* Task prompt:
Two lines below mark the span: the one containing "BUZZER2 pin IO: GP7 -> GP16" and the one containing "RADIO3 pin CSN: D33 -> D23". Set down both, plus every line between, exactly as they stand, and nothing else.

··· Data for the task ···

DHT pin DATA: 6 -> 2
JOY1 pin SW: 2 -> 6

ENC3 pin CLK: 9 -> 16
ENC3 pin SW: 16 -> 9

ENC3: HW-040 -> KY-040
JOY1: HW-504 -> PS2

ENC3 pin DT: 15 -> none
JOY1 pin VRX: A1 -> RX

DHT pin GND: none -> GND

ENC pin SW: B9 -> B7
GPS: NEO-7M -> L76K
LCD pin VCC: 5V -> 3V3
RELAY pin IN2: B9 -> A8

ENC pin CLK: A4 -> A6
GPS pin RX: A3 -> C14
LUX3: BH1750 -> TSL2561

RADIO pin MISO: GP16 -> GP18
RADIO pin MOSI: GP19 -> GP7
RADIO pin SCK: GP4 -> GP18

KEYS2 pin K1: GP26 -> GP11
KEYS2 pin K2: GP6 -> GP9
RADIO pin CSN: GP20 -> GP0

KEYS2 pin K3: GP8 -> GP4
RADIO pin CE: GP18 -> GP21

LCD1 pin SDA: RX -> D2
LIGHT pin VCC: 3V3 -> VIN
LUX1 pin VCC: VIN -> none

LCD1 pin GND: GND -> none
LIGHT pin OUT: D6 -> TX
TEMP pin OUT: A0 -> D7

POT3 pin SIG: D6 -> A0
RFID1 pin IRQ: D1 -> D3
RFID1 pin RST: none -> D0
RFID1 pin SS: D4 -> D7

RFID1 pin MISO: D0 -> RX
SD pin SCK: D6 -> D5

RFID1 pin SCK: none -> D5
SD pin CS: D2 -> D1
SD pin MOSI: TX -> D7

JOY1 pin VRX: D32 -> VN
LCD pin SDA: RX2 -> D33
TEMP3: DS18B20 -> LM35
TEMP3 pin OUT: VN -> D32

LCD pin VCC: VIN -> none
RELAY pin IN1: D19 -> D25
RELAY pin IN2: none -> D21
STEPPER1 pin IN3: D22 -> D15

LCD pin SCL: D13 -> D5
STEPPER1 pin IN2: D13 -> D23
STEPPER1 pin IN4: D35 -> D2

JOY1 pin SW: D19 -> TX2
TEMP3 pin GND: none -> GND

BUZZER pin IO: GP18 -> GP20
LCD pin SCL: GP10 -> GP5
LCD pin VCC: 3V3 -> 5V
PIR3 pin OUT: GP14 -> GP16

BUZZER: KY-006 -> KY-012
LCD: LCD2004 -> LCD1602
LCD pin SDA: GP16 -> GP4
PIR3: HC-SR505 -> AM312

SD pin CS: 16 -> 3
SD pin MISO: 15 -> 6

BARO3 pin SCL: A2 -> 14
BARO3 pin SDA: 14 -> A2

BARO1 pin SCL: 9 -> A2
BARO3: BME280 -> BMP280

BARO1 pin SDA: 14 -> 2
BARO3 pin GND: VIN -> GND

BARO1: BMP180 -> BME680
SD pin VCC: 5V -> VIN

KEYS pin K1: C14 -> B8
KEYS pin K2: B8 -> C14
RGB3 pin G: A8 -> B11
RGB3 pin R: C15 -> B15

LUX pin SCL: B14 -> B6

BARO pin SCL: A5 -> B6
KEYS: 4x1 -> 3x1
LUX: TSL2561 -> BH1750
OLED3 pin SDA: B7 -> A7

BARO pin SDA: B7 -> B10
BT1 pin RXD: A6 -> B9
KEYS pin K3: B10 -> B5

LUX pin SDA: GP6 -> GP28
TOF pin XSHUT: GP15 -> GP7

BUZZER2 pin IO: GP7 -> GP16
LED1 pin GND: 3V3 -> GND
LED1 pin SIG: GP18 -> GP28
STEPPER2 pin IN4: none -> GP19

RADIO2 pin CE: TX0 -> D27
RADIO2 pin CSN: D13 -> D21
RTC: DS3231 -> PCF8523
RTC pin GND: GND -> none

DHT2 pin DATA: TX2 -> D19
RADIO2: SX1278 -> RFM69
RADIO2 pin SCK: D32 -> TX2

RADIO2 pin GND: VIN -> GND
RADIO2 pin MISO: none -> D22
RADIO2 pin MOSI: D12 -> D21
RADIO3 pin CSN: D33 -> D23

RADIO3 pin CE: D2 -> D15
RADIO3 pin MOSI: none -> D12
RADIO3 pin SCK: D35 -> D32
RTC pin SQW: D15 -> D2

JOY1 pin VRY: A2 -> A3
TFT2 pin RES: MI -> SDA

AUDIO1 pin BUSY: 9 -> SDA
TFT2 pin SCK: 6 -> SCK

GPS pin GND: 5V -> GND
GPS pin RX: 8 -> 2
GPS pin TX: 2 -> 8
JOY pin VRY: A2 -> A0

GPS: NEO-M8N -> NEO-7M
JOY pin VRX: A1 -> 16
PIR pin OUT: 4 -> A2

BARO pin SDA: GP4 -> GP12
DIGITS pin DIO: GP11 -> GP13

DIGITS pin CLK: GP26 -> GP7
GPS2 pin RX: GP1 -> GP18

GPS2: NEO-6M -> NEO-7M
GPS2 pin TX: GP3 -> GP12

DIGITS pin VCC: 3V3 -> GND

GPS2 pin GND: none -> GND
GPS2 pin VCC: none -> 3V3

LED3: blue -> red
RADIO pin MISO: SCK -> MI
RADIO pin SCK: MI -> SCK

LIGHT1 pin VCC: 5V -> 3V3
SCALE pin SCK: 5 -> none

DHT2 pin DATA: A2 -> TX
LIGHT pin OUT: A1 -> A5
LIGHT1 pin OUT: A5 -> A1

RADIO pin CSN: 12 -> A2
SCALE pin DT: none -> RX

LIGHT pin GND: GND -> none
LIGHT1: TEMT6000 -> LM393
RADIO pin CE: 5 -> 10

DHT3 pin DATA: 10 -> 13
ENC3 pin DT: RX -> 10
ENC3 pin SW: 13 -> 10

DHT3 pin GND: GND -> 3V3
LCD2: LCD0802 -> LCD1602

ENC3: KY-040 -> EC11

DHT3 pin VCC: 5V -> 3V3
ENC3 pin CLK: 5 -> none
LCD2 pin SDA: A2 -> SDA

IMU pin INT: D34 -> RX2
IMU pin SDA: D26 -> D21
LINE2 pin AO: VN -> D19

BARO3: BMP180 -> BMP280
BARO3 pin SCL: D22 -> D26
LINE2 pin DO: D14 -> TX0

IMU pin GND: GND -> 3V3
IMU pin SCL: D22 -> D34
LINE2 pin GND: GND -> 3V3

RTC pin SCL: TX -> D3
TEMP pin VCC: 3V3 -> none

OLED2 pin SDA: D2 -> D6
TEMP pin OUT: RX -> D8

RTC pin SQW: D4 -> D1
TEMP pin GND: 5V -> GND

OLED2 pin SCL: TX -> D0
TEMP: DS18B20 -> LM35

···

* Answer space:
BUZZER2 pin IO: GP7 -> GP16
LED1 pin GND: 3V3 -> GND
LED1 pin SIG: GP18 -> GP28
STEPPER2 pin IN4: none -> GP19

RADIO2 pin CE: TX0 -> D27
RADIO2 pin CSN: D13 -> D21
RTC: DS3231 -> PCF8523
RTC pin GND: GND -> none

DHT2 pin DATA: TX2 -> D19
RADIO2: SX1278 -> RFM69
RADIO2 pin SCK: D32 -> TX2

RADIO2 pin GND: VIN -> GND
RADIO2 pin MISO: none -> D22
RADIO2 pin MOSI: D12 -> D21
RADIO3 pin CSN: D33 -> D23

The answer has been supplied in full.